== Record excerpts ==
►
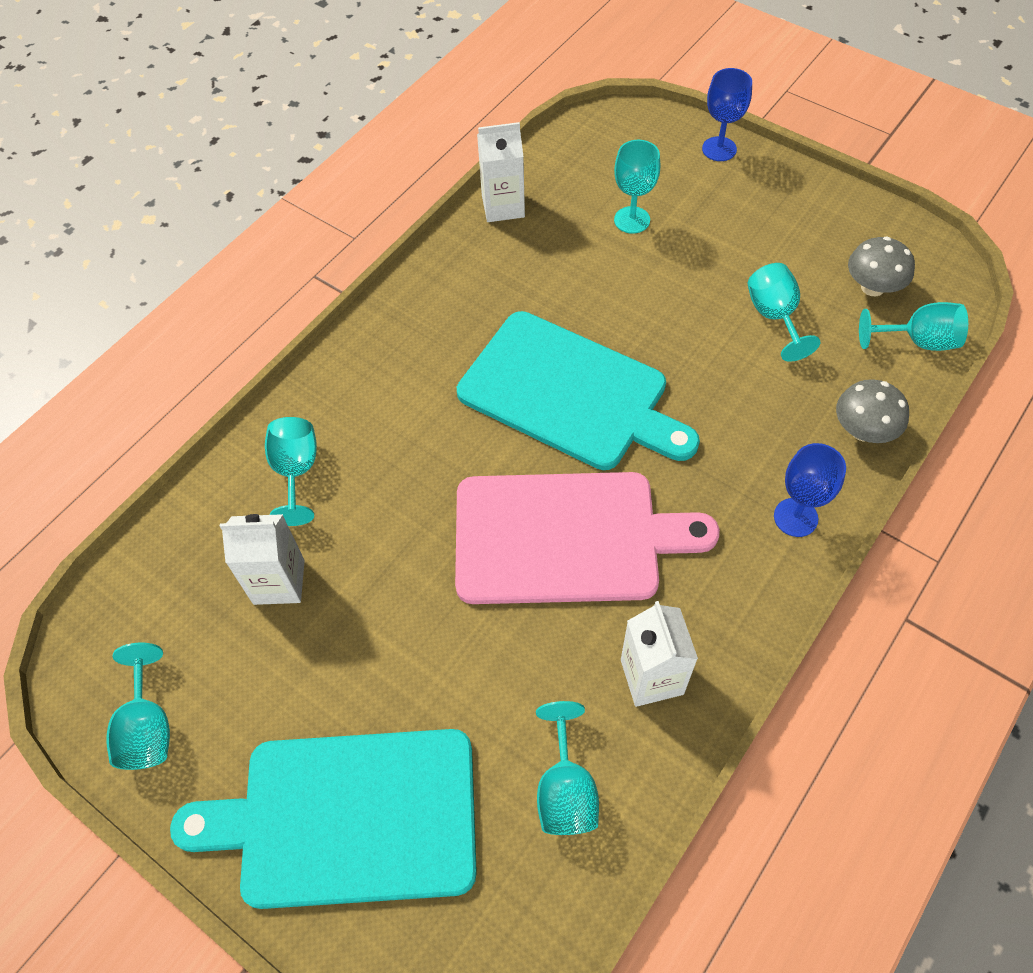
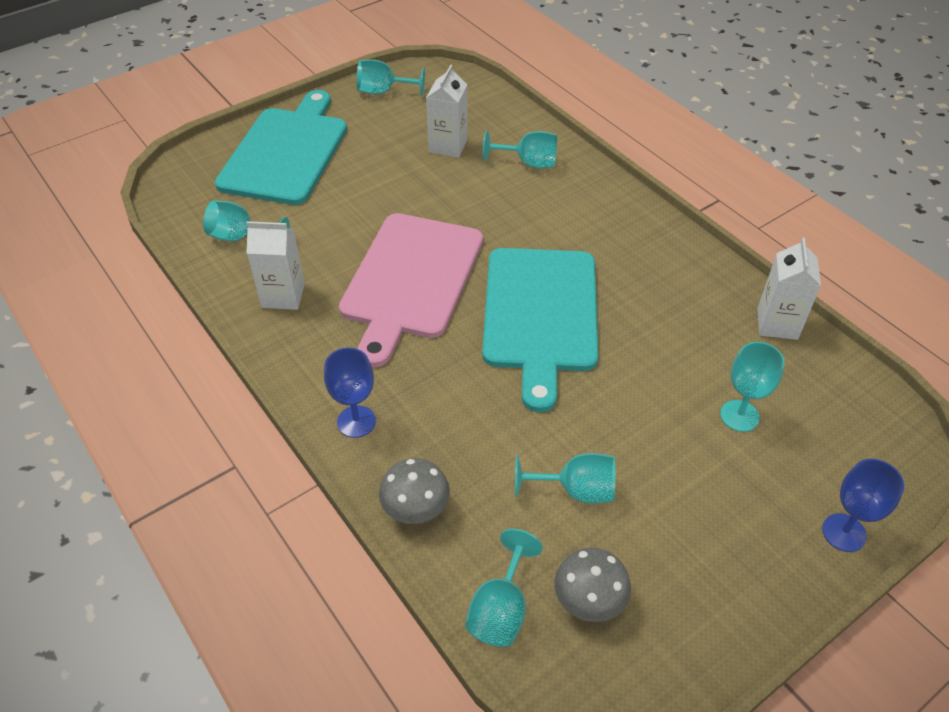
camera: 105 degrees right, 10 degrees down
(570, 394) = (540, 315): turquoise cutting board -> turquoise cutting board turned 45 degrees counterclockwise

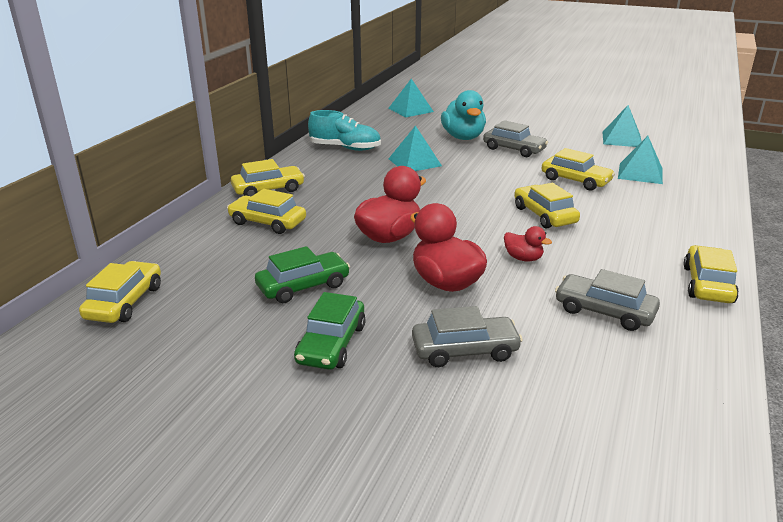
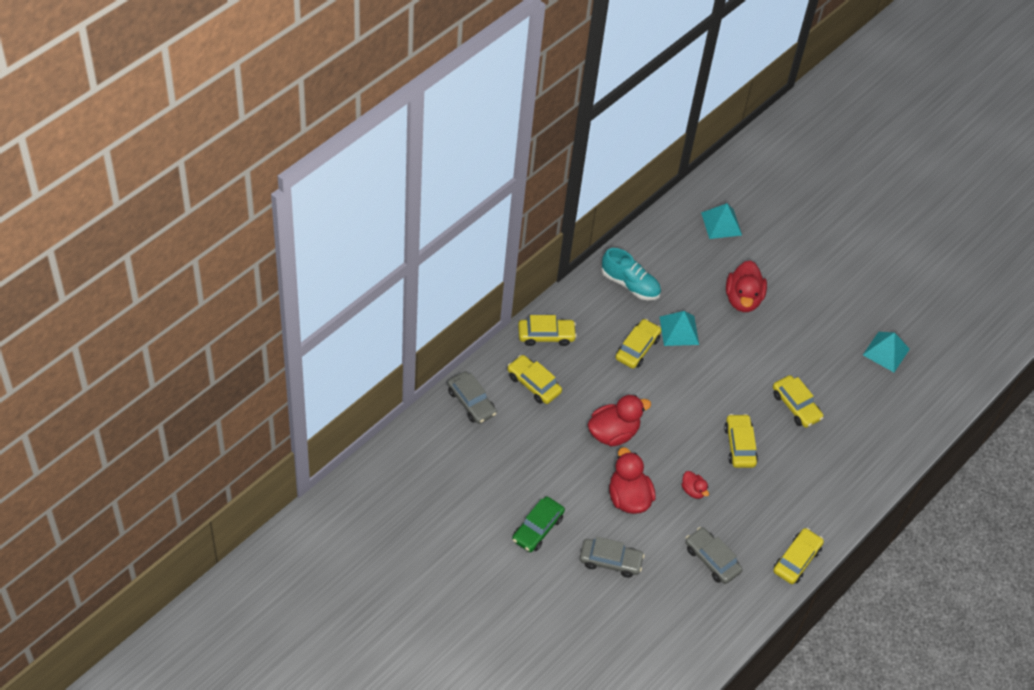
camera: 15 degrees right, 25 degrees up
(125, 302) = (426, 446): yellow car -> yellow car (637, 348)
(303, 286) = (537, 469): green car -> none
(463, 137) = (743, 299): turquoise duck -> red duck
(514, 149) = (776, 337): grey car -> grey car (471, 402)
(640, 173) = (858, 414): turquoise pyramid -> none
◄
== Aim of the exercise ==
Where does the string "degrees" occur in the listing above? Return every line that contains it.

== Exercise answer ==
camera: 105 degrees right, 10 degrees down
(570, 394) = (540, 315): turquoise cutting board -> turquoise cutting board turned 45 degrees counterclockwise
camera: 15 degrees right, 25 degrees up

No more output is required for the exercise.